**Exercise aim:**
Search the records below for the string "black", and report each line that contains it.
Extracted data: Begin
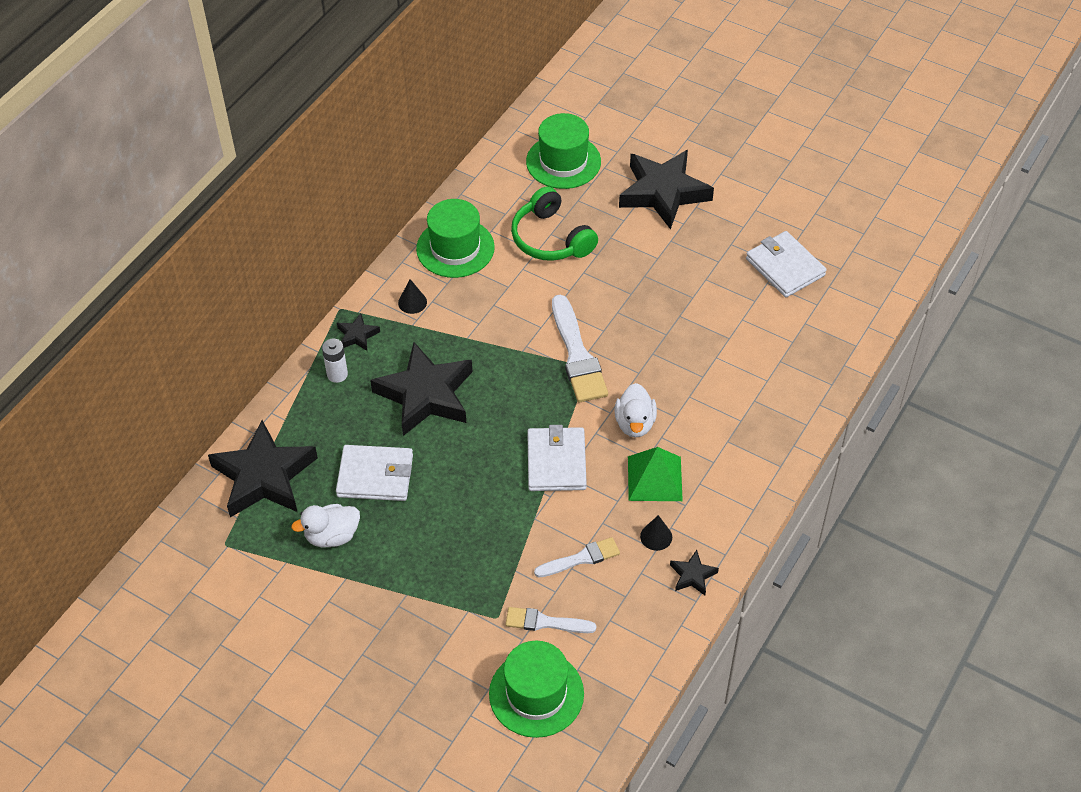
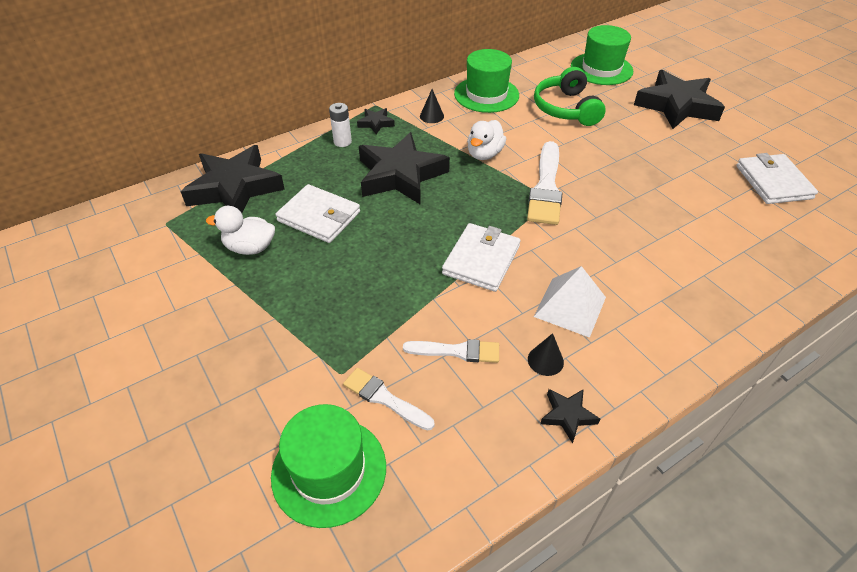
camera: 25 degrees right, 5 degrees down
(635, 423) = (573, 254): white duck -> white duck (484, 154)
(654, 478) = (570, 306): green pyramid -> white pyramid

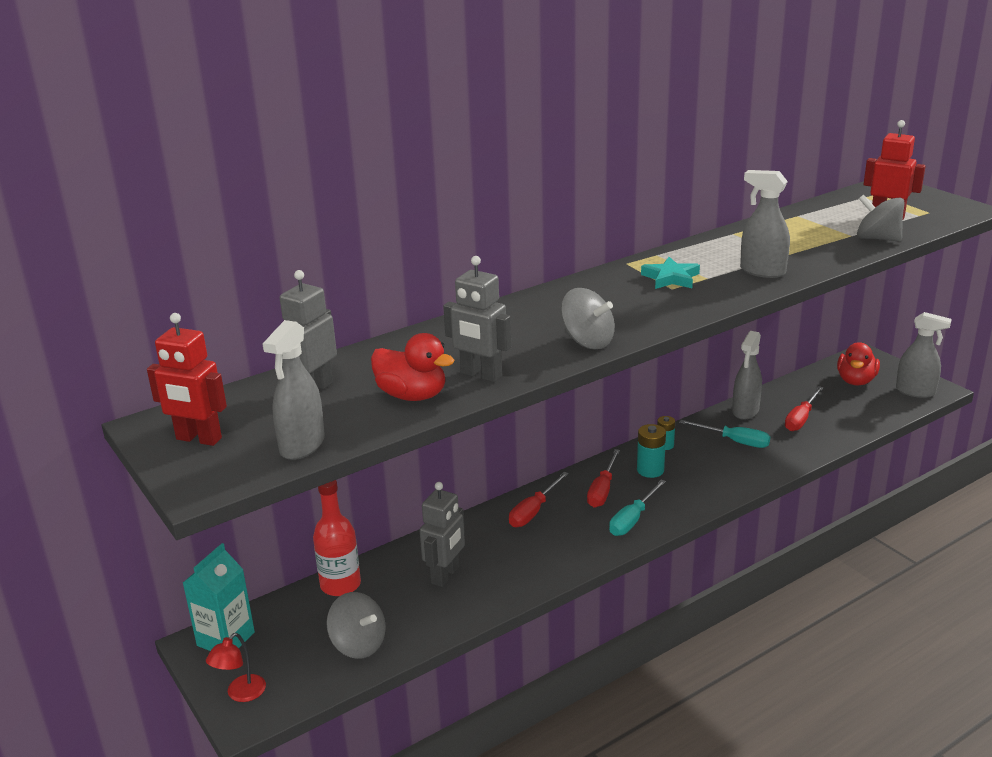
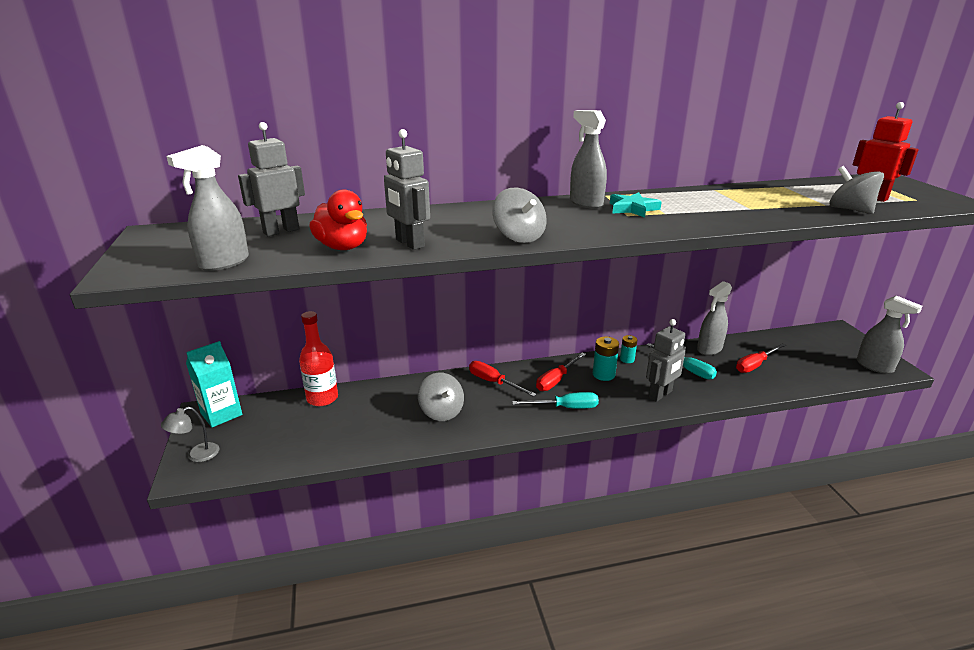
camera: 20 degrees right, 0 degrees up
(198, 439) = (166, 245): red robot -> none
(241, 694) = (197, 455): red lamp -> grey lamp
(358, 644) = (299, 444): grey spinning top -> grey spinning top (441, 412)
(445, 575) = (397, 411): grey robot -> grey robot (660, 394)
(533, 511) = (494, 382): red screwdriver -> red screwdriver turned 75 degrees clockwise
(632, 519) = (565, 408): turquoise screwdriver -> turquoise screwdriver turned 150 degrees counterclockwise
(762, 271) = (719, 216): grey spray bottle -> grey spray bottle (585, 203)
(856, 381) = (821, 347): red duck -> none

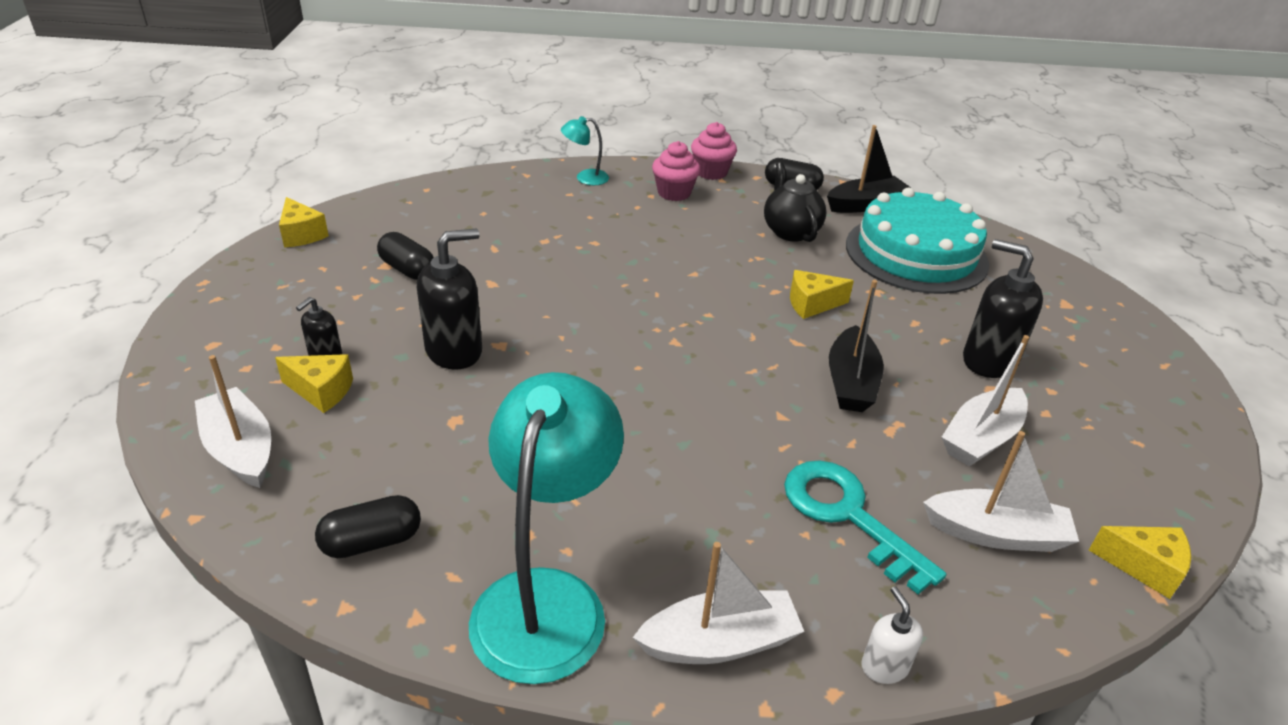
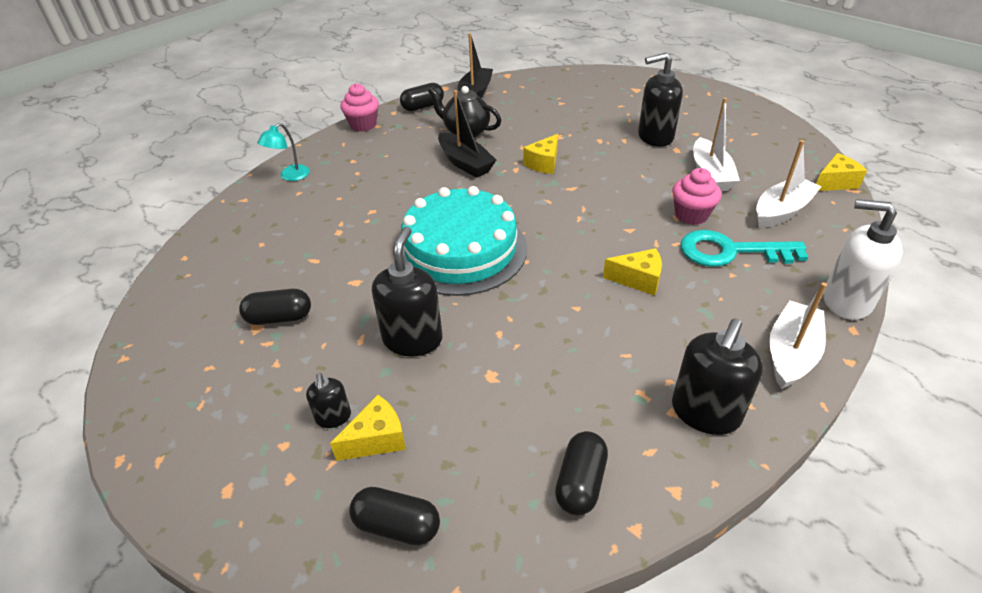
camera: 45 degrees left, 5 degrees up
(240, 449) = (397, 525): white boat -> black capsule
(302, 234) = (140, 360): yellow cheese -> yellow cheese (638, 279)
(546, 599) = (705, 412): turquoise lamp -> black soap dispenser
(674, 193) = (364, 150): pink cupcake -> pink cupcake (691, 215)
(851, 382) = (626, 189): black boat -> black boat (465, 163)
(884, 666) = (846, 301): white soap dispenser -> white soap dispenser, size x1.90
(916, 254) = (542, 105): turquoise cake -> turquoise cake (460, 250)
Extracted data: End
Extracted data: Begin
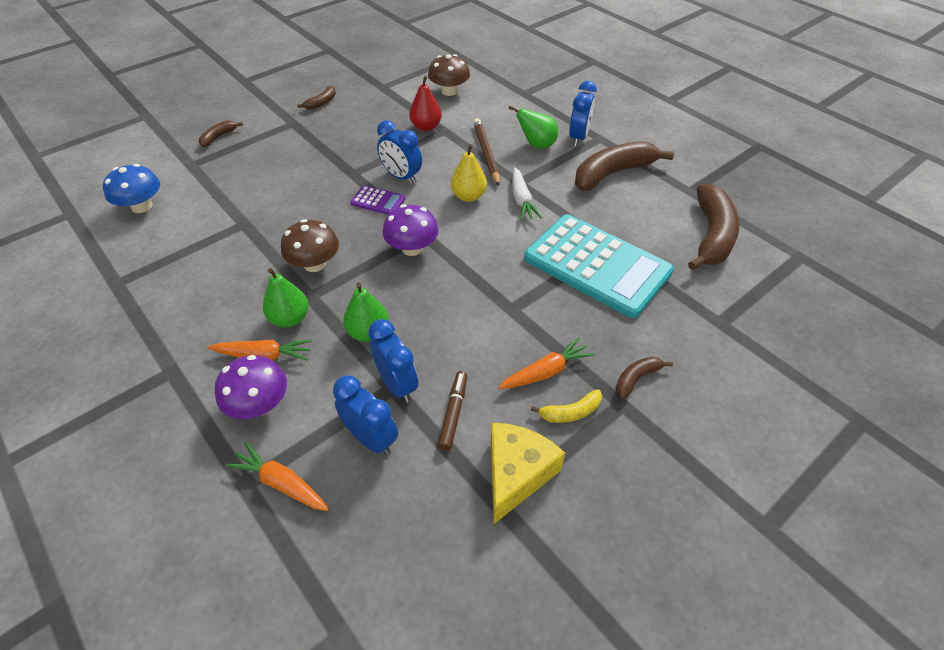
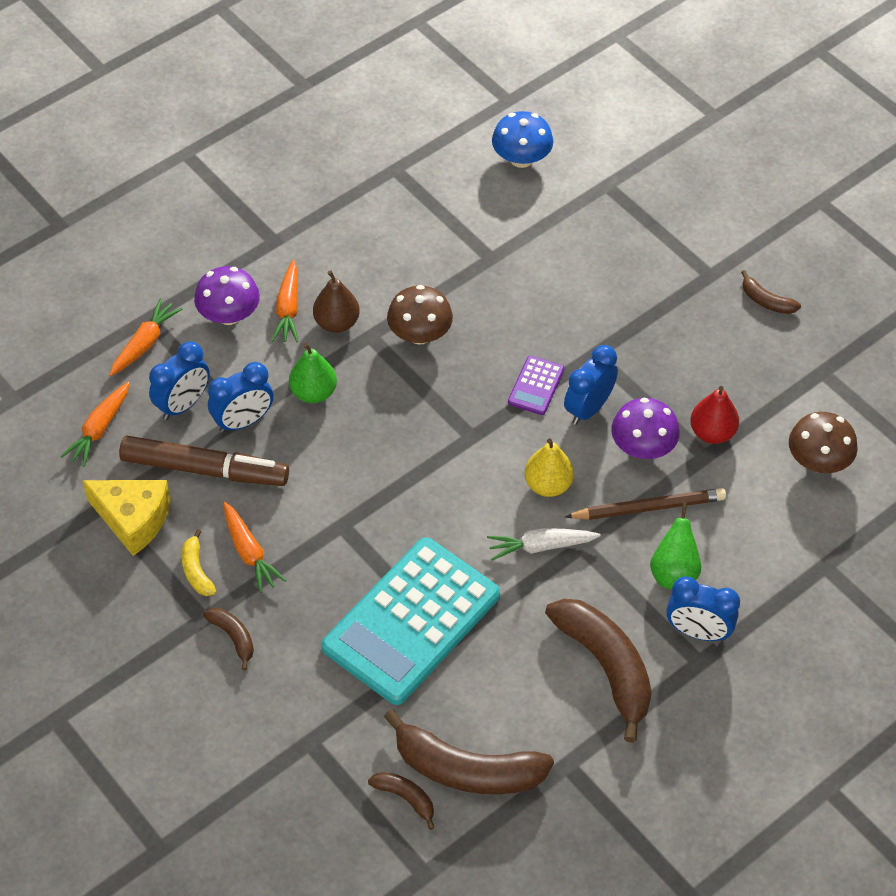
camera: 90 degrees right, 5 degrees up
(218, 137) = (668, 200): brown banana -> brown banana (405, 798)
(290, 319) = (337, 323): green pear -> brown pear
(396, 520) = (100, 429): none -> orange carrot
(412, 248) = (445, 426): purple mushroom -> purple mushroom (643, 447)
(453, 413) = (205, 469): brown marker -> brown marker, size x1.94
Extracted data: End
Extracted data: Begin
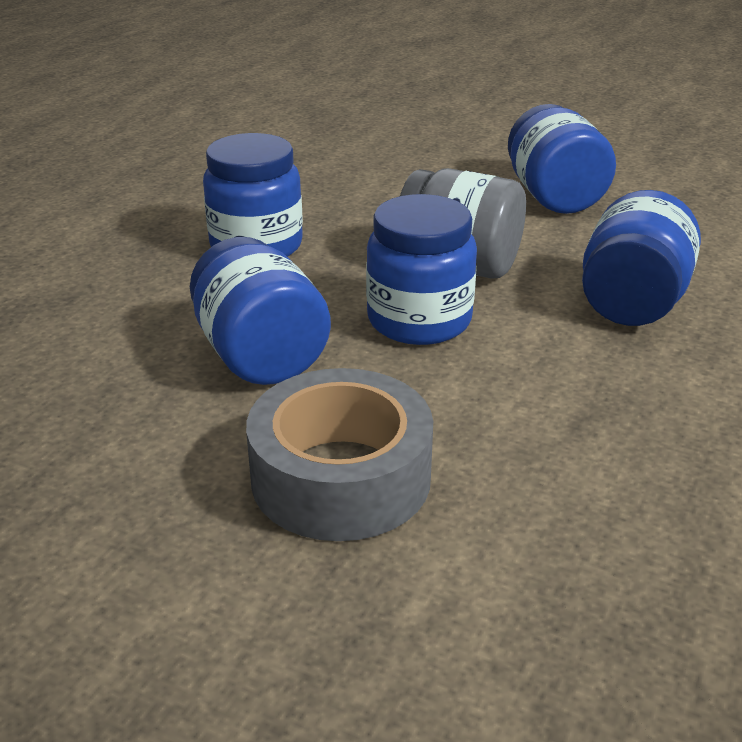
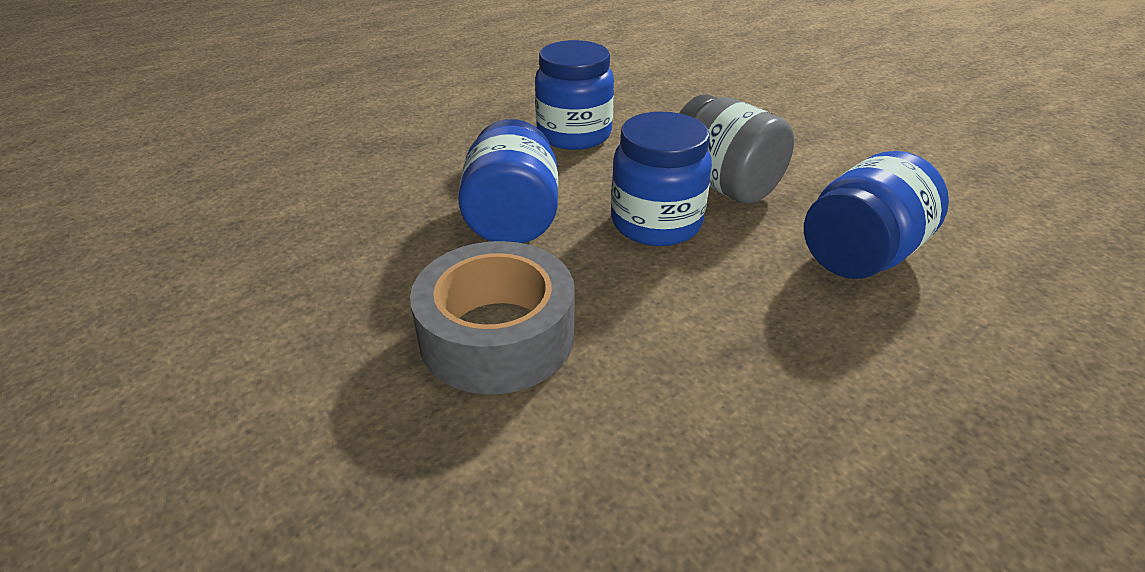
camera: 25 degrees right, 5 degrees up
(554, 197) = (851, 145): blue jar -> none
Extracted data: End
**Exercise answer:**
(240, 449) = (397, 525): white boat -> black capsule
(546, 599) = (705, 412): turquoise lamp -> black soap dispenser
(851, 382) = (626, 189): black boat -> black boat (465, 163)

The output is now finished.